**Task goal:** Reproduce without change the lines in the material below that run from the one with "replaced,jar in turquoise" to the end, and nothing more.

**Given records:**
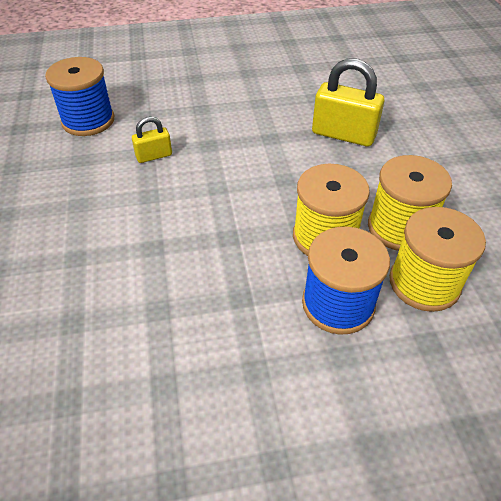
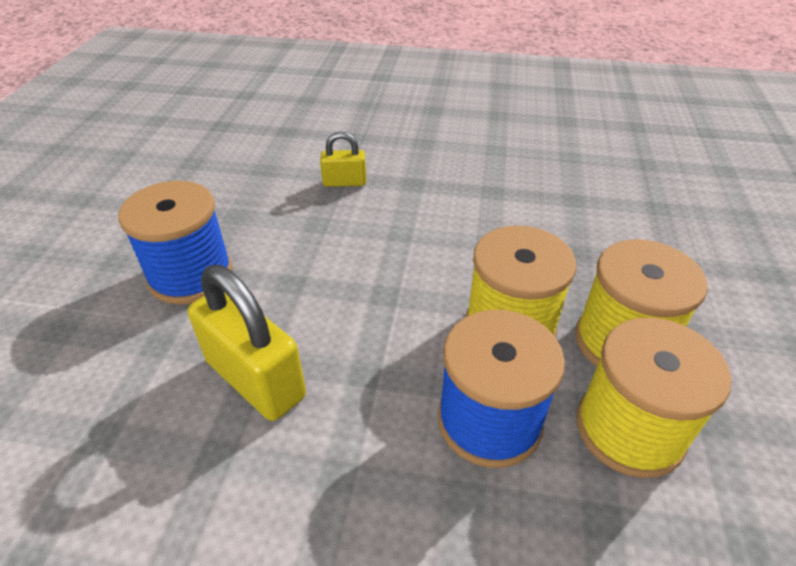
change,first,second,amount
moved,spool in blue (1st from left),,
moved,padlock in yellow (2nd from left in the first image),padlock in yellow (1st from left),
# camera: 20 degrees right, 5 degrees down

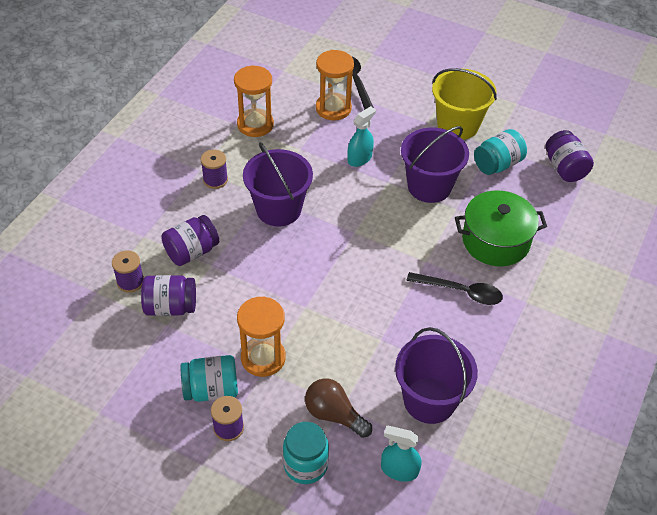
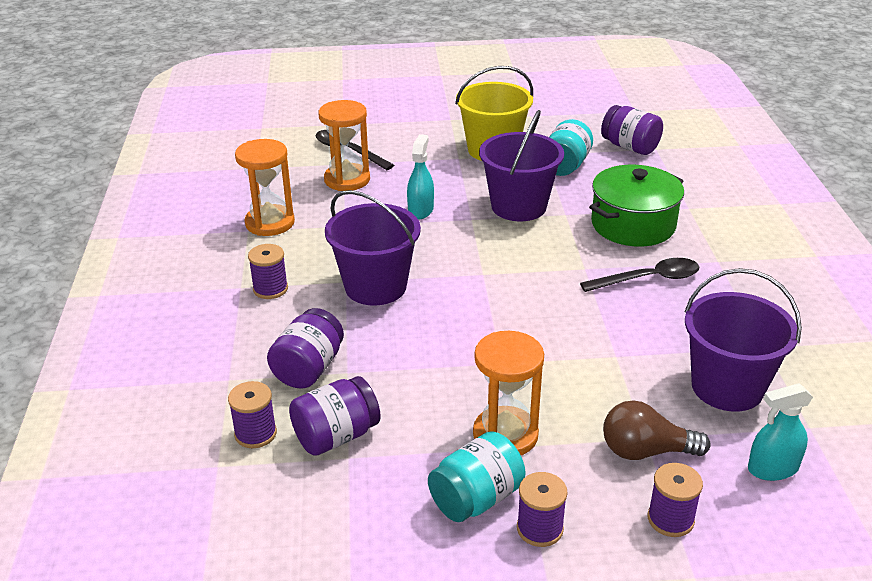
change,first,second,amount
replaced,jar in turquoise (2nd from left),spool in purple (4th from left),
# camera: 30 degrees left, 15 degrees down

**Exercise result:**
replaced,jar in turquoise (2nd from left),spool in purple (4th from left),
# camera: 30 degrees left, 15 degrees down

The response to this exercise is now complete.